■ **TASK ITEM**
Return the lines below in which the string "right" occurs.

■ **DATA**
[Start of section]

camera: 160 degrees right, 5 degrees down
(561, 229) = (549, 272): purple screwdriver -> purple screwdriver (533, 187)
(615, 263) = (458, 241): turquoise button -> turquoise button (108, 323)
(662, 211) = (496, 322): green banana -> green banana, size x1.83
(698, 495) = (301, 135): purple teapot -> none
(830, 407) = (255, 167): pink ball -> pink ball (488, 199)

[End of section]
[Start of section]

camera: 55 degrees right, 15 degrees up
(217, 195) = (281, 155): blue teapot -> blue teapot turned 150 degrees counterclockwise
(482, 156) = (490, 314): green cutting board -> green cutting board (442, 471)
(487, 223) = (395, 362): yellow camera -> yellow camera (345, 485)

[End of section]

■ **TASK OUTPUT**
camera: 160 degrees right, 5 degrees down
camera: 55 degrees right, 15 degrees up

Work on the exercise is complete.